BEGIN Task data

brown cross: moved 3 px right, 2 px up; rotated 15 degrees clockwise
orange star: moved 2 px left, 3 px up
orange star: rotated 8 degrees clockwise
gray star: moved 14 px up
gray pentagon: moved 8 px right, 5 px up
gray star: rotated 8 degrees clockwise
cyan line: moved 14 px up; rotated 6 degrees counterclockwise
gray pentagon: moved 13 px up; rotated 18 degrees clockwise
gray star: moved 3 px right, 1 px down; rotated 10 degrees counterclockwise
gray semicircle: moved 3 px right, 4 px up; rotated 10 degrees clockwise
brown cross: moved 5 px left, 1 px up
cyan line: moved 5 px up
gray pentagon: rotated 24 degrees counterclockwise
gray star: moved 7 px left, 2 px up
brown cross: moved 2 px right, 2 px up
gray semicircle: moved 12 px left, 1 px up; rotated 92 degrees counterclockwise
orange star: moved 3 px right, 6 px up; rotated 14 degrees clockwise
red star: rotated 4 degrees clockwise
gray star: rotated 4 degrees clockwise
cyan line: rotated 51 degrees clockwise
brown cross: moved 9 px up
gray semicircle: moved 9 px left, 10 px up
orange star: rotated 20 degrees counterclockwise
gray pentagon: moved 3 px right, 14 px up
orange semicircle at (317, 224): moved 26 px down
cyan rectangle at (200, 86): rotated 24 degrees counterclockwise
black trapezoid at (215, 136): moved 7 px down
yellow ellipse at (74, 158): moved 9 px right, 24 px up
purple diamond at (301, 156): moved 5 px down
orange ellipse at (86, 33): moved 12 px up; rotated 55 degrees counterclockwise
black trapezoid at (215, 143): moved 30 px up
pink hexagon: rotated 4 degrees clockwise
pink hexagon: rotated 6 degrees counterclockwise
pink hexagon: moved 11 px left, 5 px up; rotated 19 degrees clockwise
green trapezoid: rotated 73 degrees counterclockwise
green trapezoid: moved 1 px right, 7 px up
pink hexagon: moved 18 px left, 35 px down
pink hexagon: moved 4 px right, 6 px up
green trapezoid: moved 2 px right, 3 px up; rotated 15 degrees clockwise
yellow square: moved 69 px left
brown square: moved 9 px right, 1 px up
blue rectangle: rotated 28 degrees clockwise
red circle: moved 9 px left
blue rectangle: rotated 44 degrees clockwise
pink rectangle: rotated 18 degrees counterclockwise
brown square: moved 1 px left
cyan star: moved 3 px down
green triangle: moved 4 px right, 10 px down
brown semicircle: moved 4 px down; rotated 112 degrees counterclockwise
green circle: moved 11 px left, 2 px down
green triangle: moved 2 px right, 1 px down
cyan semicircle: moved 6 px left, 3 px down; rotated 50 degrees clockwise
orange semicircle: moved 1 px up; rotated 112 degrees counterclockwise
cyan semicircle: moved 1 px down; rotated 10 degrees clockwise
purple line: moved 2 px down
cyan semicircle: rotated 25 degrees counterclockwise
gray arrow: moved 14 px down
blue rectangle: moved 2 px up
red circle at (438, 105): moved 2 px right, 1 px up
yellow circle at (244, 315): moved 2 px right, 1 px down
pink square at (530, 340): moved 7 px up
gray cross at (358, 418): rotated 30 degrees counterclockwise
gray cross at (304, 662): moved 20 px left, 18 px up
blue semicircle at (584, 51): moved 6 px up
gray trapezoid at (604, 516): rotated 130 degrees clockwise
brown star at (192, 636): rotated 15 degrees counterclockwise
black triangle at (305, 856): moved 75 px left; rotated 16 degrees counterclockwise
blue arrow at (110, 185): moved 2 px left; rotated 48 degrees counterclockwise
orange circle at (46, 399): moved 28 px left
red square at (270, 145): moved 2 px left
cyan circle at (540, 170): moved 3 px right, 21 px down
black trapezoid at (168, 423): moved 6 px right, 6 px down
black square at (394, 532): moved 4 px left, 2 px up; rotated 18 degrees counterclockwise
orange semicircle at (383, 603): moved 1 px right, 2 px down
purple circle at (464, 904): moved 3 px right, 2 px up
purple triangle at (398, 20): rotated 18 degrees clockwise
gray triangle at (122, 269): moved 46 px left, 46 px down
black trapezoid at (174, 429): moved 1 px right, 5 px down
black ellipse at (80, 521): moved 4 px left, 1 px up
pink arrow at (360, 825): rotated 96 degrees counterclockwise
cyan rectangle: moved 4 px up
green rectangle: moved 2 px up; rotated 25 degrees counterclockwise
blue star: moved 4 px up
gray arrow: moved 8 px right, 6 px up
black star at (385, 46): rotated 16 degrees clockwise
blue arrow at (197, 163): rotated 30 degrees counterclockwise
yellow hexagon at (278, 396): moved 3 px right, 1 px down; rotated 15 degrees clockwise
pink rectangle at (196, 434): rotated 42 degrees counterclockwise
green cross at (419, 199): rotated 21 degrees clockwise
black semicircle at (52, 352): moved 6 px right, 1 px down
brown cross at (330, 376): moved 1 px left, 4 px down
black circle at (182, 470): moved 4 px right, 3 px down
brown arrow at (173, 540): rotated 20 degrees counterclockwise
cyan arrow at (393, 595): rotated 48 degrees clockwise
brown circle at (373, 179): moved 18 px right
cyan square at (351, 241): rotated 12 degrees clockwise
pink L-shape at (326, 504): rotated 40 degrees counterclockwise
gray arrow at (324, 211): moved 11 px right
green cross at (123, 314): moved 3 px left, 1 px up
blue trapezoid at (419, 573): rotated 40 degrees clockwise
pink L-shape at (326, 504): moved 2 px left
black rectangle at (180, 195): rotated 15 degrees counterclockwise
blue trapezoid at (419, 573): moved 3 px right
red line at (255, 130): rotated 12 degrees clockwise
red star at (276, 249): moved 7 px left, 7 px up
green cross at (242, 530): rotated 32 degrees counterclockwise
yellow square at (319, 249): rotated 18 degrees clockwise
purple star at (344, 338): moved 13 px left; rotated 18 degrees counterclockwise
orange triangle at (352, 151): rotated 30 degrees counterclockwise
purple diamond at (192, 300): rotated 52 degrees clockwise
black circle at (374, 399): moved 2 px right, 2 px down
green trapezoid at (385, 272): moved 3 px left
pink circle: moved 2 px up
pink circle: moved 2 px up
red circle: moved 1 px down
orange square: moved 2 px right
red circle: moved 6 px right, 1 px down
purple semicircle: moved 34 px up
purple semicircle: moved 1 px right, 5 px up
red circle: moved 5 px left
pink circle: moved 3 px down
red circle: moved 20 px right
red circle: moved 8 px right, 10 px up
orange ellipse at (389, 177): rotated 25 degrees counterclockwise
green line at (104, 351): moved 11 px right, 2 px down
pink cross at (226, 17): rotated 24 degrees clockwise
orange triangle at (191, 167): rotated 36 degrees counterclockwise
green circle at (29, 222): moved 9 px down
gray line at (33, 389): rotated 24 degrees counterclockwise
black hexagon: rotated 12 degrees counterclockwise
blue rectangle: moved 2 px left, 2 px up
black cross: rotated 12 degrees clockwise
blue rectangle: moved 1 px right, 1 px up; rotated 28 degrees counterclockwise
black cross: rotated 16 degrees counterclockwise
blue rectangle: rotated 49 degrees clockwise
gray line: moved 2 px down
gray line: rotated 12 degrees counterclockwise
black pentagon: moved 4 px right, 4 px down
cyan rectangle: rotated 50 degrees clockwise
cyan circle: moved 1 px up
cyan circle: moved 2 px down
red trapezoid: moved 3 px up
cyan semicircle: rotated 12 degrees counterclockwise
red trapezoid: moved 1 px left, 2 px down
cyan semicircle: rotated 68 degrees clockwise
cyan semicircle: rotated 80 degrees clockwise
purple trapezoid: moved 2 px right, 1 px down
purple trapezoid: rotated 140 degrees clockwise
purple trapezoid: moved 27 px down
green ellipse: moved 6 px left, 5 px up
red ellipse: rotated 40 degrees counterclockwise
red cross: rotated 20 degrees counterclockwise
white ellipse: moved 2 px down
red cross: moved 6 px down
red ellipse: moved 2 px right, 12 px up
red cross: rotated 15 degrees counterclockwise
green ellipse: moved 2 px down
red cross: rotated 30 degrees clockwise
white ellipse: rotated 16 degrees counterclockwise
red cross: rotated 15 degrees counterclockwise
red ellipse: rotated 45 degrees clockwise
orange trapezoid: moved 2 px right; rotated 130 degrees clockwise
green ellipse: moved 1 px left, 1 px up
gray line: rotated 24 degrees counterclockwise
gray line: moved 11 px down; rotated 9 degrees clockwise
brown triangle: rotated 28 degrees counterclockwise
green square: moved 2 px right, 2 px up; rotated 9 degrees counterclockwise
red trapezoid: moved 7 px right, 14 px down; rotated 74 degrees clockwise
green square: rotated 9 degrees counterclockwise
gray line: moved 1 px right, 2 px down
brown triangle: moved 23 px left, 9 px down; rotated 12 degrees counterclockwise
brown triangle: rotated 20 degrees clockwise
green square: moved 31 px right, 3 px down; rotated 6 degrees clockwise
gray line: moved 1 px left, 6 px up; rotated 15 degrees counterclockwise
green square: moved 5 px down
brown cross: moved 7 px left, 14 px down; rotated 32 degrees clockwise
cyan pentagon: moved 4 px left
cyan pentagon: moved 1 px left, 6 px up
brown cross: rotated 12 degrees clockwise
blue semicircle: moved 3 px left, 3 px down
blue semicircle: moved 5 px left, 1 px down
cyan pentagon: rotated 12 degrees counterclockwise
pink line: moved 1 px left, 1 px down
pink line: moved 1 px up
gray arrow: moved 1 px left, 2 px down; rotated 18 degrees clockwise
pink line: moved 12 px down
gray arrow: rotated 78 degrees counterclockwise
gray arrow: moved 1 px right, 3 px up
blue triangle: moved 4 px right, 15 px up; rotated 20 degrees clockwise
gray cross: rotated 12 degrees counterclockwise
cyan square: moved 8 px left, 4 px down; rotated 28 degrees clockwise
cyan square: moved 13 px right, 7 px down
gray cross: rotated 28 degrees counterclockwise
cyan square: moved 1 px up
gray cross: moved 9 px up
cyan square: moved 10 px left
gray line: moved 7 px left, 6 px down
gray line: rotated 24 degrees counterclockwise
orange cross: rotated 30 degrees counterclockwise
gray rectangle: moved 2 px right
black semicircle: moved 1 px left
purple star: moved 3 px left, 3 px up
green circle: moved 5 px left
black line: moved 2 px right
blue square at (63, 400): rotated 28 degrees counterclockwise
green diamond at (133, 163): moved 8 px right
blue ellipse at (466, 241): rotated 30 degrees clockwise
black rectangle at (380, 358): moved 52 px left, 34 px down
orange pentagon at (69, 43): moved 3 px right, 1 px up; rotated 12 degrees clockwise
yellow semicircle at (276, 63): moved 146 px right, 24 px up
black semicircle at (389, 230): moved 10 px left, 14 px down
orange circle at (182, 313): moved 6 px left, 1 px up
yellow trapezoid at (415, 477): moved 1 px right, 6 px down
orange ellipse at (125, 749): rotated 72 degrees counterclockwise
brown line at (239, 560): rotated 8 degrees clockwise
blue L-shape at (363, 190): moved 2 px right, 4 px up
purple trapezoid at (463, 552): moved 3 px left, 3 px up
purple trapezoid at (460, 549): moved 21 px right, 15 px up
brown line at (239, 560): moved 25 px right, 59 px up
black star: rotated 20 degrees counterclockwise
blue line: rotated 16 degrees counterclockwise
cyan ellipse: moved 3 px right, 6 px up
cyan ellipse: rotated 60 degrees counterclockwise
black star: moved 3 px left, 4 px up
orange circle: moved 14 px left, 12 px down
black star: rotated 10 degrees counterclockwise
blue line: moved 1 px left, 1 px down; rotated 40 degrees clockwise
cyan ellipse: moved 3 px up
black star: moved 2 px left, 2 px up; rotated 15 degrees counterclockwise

END Task data

Reproduce word for word every line of the items, from the first one through the line containing "red star: rotated 4 degrees clockwise", and include that final line.

brown cross: moved 3 px right, 2 px up; rotated 15 degrees clockwise
orange star: moved 2 px left, 3 px up
orange star: rotated 8 degrees clockwise
gray star: moved 14 px up
gray pentagon: moved 8 px right, 5 px up
gray star: rotated 8 degrees clockwise
cyan line: moved 14 px up; rotated 6 degrees counterclockwise
gray pentagon: moved 13 px up; rotated 18 degrees clockwise
gray star: moved 3 px right, 1 px down; rotated 10 degrees counterclockwise
gray semicircle: moved 3 px right, 4 px up; rotated 10 degrees clockwise
brown cross: moved 5 px left, 1 px up
cyan line: moved 5 px up
gray pentagon: rotated 24 degrees counterclockwise
gray star: moved 7 px left, 2 px up
brown cross: moved 2 px right, 2 px up
gray semicircle: moved 12 px left, 1 px up; rotated 92 degrees counterclockwise
orange star: moved 3 px right, 6 px up; rotated 14 degrees clockwise
red star: rotated 4 degrees clockwise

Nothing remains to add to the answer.